TASK DESCRIPTION:
Without including any images, please transcribe all the lines below exactly.

GIVEN INFORMATION:
# # #
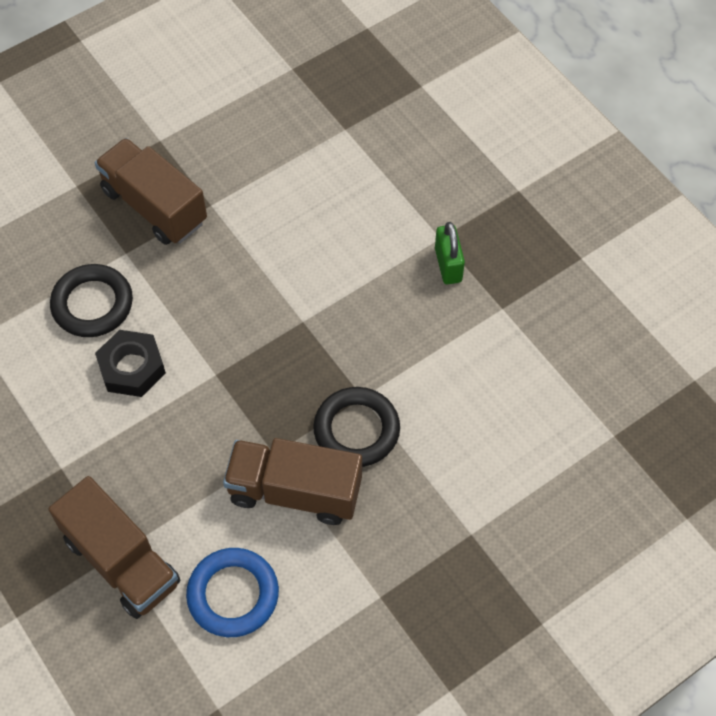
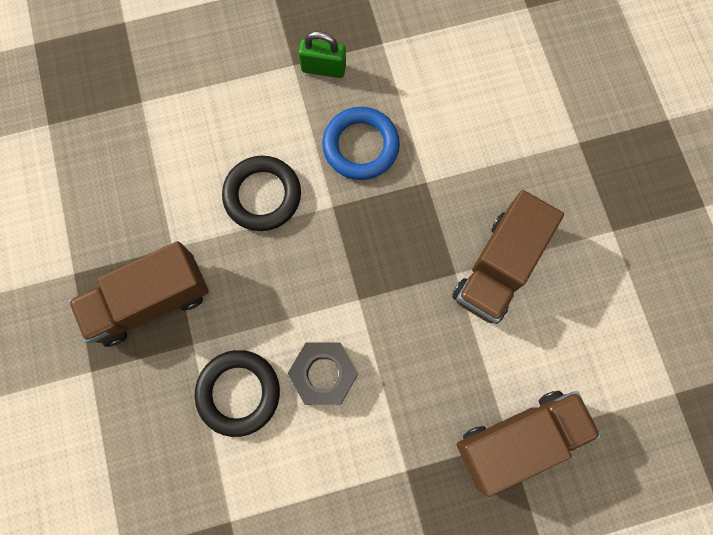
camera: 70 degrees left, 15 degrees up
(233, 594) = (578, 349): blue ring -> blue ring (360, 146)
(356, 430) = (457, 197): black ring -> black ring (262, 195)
# # #
EXERCISE RESULT:
camera: 70 degrees left, 15 degrees up
(233, 594) = (578, 349): blue ring -> blue ring (360, 146)
(356, 430) = (457, 197): black ring -> black ring (262, 195)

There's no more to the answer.